Segment Start: Data provided
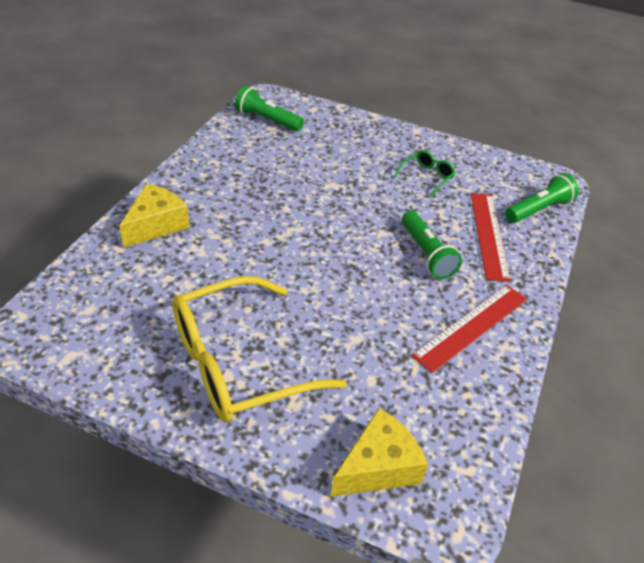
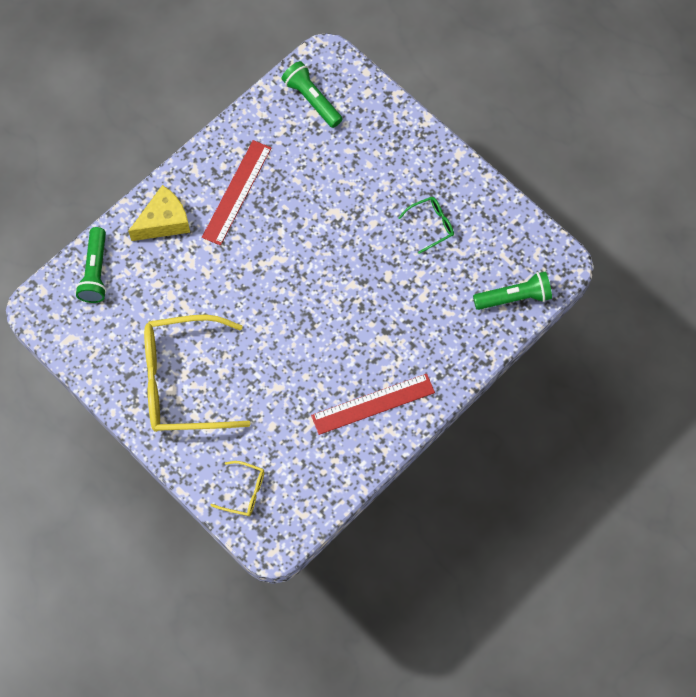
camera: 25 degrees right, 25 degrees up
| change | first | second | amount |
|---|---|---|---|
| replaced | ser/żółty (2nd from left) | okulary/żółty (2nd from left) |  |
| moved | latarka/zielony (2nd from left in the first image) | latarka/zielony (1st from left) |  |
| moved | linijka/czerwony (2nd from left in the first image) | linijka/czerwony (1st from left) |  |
Segment End: Data provided
- _Your objective_:
Return all records exactly; no pictures.

- _Written answer_:
camera: 25 degrees right, 25 degrees up
| change | first | second | amount |
|---|---|---|---|
| replaced | ser/żółty (2nd from left) | okulary/żółty (2nd from left) |  |
| moved | latarka/zielony (2nd from left in the first image) | latarka/zielony (1st from left) |  |
| moved | linijka/czerwony (2nd from left in the first image) | linijka/czerwony (1st from left) |  |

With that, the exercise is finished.